◆ **Task prompt**: In the records below, the line with "R7: none -> 3.3k (BR_L, MIC)" opens the range and the line with "IC4: MX1508 -> L9110S" closes it; print that range exactly and nothing else.

(Difference listings)
=== Begin Enclosure ===
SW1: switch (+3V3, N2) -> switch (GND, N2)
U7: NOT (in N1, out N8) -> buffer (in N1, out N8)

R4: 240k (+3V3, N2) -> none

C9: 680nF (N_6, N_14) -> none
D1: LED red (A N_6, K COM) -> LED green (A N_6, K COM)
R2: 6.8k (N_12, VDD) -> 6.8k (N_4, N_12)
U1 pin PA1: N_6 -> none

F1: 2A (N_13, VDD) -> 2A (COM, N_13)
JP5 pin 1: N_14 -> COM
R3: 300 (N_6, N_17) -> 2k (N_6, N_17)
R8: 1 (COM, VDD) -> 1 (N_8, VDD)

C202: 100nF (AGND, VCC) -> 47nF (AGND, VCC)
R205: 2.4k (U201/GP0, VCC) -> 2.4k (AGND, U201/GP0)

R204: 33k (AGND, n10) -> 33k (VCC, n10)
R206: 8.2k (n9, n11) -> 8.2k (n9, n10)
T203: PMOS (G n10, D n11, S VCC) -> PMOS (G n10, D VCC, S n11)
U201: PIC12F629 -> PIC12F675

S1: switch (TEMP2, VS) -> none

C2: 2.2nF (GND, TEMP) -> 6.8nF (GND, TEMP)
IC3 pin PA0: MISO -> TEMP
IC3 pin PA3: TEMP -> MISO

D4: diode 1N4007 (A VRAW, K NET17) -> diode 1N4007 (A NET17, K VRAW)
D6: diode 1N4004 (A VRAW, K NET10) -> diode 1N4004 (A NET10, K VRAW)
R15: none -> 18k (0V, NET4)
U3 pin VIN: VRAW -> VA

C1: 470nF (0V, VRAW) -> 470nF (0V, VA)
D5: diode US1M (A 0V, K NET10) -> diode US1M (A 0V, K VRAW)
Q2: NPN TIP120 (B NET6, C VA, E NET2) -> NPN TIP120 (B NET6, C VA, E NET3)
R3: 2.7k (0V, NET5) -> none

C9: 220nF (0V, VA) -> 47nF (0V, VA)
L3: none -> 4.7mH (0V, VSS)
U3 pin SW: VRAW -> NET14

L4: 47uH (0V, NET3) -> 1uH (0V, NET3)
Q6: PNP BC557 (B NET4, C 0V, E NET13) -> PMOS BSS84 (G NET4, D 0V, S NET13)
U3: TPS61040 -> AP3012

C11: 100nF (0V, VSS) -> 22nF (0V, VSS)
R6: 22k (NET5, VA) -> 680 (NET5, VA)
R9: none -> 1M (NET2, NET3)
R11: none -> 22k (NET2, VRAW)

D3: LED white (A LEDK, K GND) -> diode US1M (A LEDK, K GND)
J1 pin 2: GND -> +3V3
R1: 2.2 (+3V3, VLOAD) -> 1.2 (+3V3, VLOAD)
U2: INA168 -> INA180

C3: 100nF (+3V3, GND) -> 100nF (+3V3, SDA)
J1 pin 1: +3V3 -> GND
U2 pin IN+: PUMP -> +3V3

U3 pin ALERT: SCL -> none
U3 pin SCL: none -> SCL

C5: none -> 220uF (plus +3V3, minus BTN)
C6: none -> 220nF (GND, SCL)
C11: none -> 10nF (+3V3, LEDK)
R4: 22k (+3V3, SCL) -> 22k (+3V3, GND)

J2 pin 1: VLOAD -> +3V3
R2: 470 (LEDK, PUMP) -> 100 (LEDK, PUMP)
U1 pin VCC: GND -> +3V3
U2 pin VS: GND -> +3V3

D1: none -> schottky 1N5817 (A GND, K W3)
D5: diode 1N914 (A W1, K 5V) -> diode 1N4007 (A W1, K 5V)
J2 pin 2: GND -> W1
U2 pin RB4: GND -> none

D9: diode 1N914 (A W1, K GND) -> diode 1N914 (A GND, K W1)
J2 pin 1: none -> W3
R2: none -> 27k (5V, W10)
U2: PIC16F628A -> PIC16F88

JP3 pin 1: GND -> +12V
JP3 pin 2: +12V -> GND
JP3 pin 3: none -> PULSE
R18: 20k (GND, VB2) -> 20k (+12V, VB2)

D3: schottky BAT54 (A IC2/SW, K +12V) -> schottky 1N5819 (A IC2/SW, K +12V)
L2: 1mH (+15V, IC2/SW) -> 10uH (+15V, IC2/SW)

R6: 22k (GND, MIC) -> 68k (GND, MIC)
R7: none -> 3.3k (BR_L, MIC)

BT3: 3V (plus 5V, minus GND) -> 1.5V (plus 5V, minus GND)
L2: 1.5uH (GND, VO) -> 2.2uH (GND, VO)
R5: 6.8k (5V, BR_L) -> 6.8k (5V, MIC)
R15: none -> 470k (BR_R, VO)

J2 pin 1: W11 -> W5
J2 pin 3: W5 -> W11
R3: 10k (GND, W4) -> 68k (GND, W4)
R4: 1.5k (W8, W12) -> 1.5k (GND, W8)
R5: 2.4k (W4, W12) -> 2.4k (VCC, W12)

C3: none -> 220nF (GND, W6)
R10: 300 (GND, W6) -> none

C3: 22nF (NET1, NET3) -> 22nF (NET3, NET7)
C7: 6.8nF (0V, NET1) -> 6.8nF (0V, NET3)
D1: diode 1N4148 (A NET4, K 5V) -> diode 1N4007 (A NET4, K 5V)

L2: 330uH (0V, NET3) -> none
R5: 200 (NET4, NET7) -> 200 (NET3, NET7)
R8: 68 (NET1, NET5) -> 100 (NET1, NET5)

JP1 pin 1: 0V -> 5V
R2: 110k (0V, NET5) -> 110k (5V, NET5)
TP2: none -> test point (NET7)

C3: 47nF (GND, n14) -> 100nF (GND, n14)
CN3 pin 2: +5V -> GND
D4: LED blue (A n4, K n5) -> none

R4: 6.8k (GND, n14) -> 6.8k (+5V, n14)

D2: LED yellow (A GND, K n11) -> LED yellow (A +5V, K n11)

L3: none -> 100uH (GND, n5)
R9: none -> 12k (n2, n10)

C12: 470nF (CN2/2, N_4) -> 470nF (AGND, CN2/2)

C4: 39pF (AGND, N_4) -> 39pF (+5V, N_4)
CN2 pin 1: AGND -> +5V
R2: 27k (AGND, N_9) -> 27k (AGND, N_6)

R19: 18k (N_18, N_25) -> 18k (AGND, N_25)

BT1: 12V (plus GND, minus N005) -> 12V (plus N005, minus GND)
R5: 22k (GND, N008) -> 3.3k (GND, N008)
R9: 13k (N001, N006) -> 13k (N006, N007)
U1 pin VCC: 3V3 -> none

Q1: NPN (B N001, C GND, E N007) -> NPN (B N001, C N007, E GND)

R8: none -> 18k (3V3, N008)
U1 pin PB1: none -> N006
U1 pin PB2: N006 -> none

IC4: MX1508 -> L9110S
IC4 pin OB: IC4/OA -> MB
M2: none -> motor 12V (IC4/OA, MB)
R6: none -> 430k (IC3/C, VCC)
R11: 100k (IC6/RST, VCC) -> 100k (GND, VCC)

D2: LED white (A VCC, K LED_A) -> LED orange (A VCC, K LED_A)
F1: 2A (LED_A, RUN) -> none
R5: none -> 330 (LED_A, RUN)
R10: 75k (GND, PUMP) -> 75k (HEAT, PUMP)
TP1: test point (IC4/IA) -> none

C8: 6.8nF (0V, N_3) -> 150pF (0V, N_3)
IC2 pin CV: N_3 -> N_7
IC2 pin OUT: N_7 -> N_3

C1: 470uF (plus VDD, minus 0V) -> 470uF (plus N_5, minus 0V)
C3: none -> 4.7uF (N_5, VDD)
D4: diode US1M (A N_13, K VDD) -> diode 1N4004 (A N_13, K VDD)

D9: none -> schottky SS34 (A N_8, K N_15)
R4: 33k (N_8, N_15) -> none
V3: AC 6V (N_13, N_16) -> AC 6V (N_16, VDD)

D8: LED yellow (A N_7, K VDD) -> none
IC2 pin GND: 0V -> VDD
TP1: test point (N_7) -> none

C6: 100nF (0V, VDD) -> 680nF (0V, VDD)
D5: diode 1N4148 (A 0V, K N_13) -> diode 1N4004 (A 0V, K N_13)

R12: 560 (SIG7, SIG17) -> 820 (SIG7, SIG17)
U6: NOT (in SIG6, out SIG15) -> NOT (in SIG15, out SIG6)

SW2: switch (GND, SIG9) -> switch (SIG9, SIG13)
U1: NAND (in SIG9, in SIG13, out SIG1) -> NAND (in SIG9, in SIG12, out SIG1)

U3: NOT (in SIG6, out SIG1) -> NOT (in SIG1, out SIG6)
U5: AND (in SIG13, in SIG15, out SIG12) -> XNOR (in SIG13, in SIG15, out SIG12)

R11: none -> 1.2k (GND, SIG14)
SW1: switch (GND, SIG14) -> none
=== End Enclosure ===
◆ **Output of the task**:
R7: none -> 3.3k (BR_L, MIC)

BT3: 3V (plus 5V, minus GND) -> 1.5V (plus 5V, minus GND)
L2: 1.5uH (GND, VO) -> 2.2uH (GND, VO)
R5: 6.8k (5V, BR_L) -> 6.8k (5V, MIC)
R15: none -> 470k (BR_R, VO)

J2 pin 1: W11 -> W5
J2 pin 3: W5 -> W11
R3: 10k (GND, W4) -> 68k (GND, W4)
R4: 1.5k (W8, W12) -> 1.5k (GND, W8)
R5: 2.4k (W4, W12) -> 2.4k (VCC, W12)

C3: none -> 220nF (GND, W6)
R10: 300 (GND, W6) -> none

C3: 22nF (NET1, NET3) -> 22nF (NET3, NET7)
C7: 6.8nF (0V, NET1) -> 6.8nF (0V, NET3)
D1: diode 1N4148 (A NET4, K 5V) -> diode 1N4007 (A NET4, K 5V)

L2: 330uH (0V, NET3) -> none
R5: 200 (NET4, NET7) -> 200 (NET3, NET7)
R8: 68 (NET1, NET5) -> 100 (NET1, NET5)

JP1 pin 1: 0V -> 5V
R2: 110k (0V, NET5) -> 110k (5V, NET5)
TP2: none -> test point (NET7)

C3: 47nF (GND, n14) -> 100nF (GND, n14)
CN3 pin 2: +5V -> GND
D4: LED blue (A n4, K n5) -> none

R4: 6.8k (GND, n14) -> 6.8k (+5V, n14)

D2: LED yellow (A GND, K n11) -> LED yellow (A +5V, K n11)

L3: none -> 100uH (GND, n5)
R9: none -> 12k (n2, n10)

C12: 470nF (CN2/2, N_4) -> 470nF (AGND, CN2/2)

C4: 39pF (AGND, N_4) -> 39pF (+5V, N_4)
CN2 pin 1: AGND -> +5V
R2: 27k (AGND, N_9) -> 27k (AGND, N_6)

R19: 18k (N_18, N_25) -> 18k (AGND, N_25)

BT1: 12V (plus GND, minus N005) -> 12V (plus N005, minus GND)
R5: 22k (GND, N008) -> 3.3k (GND, N008)
R9: 13k (N001, N006) -> 13k (N006, N007)
U1 pin VCC: 3V3 -> none

Q1: NPN (B N001, C GND, E N007) -> NPN (B N001, C N007, E GND)

R8: none -> 18k (3V3, N008)
U1 pin PB1: none -> N006
U1 pin PB2: N006 -> none

IC4: MX1508 -> L9110S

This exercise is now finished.